Work to complete → All entries below are to be reproduced precisely as they stand, without the pictures.

+ + + + + + +

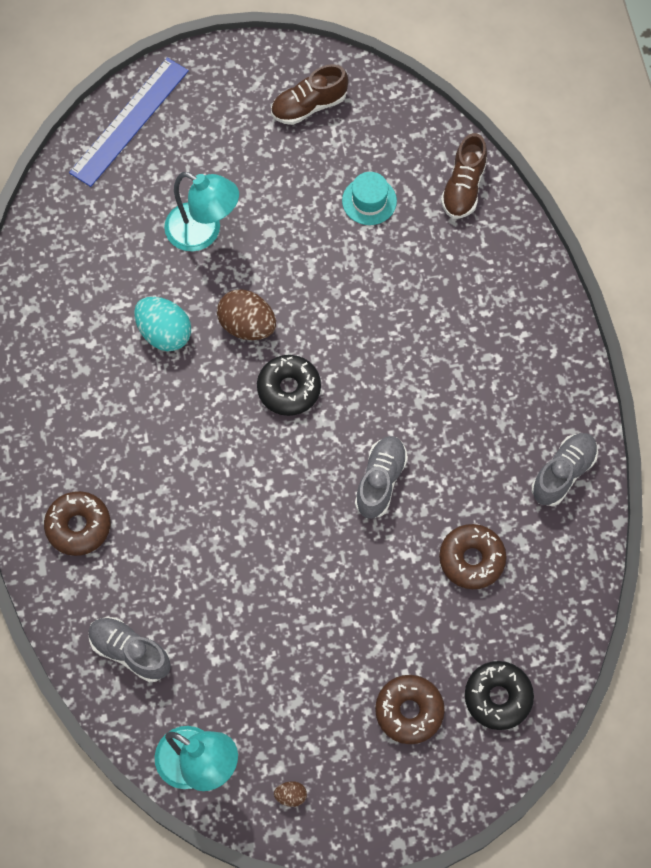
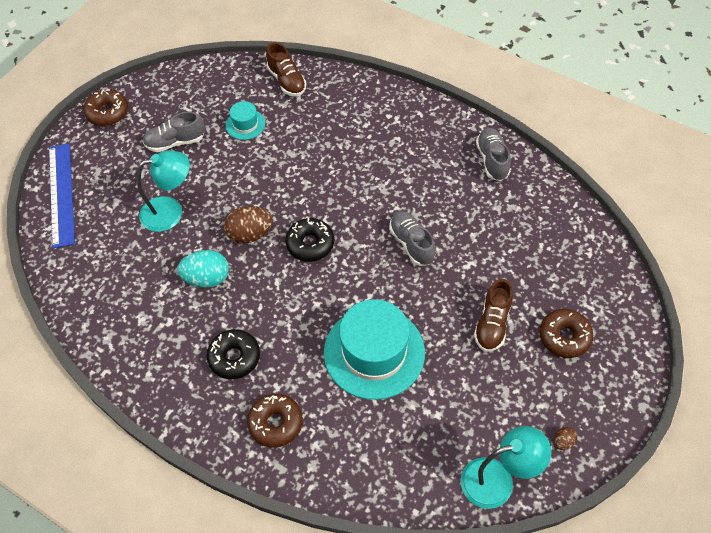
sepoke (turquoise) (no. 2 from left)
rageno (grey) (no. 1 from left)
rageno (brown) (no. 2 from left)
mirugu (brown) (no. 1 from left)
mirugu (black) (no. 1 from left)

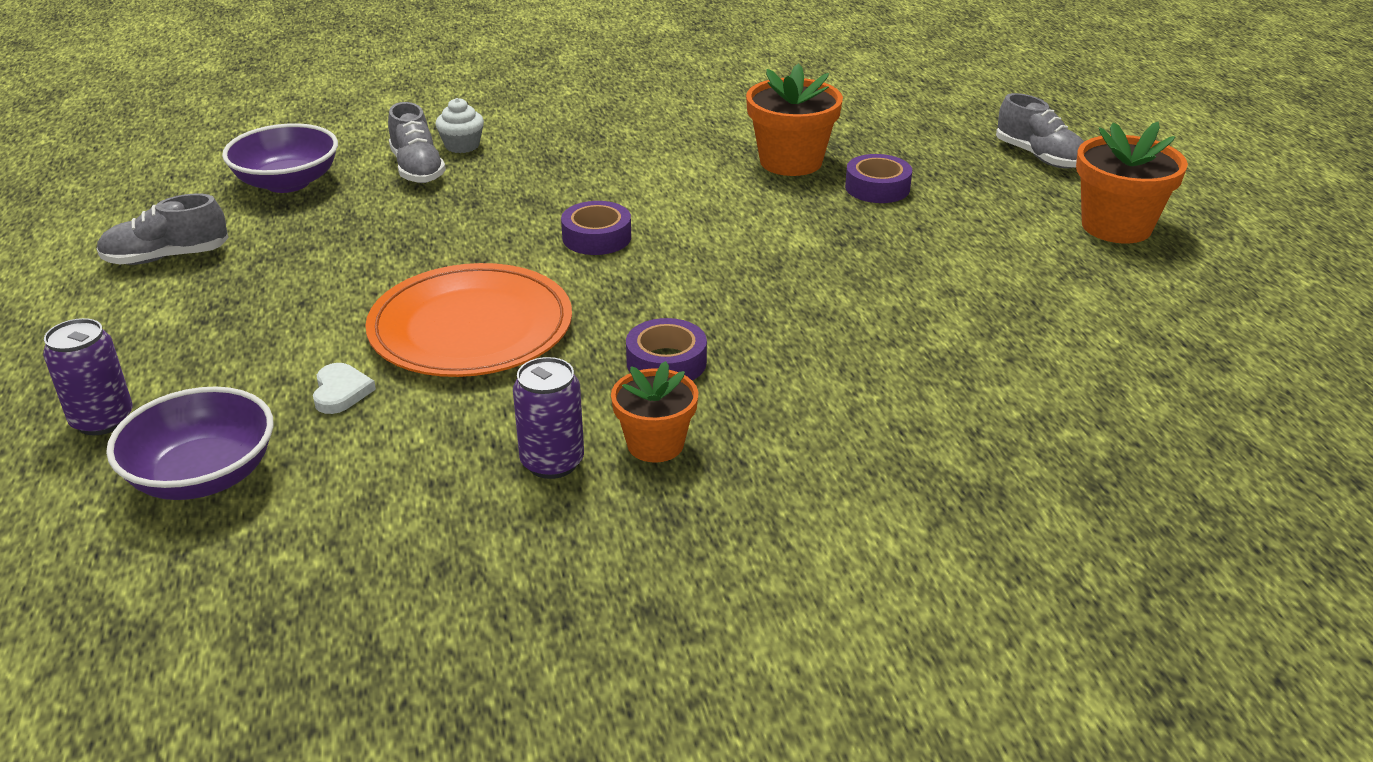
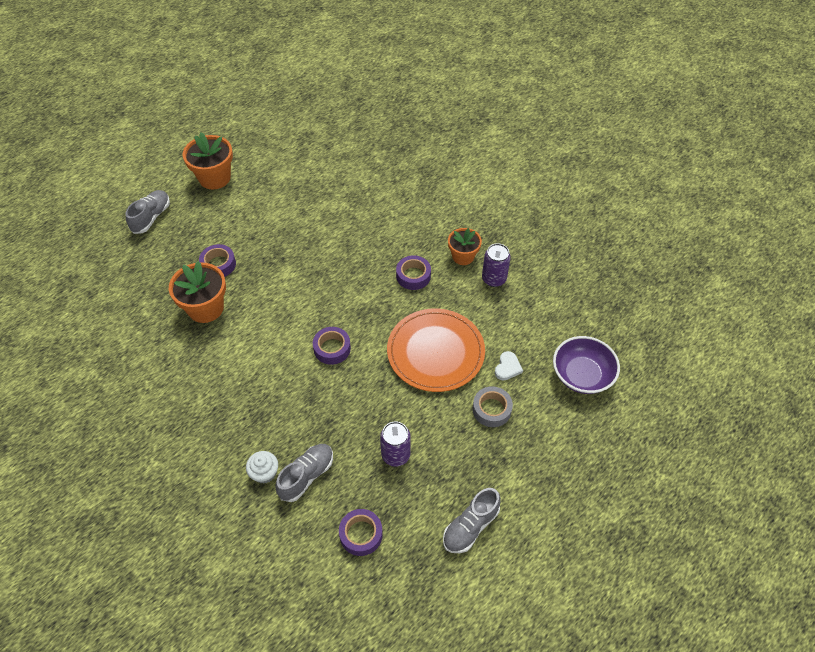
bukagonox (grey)
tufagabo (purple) (no. 1 from left)
bukagonox (purple) (no. 3 from left)
rageno (grey) (no. 3 from left)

+ + + + + + +

Answer to the problem →
sepoke (turquoise) (no. 2 from left)
rageno (grey) (no. 1 from left)
rageno (brown) (no. 2 from left)
mirugu (brown) (no. 1 from left)
mirugu (black) (no. 1 from left)

bukagonox (grey)
tufagabo (purple) (no. 1 from left)
bukagonox (purple) (no. 3 from left)
rageno (grey) (no. 3 from left)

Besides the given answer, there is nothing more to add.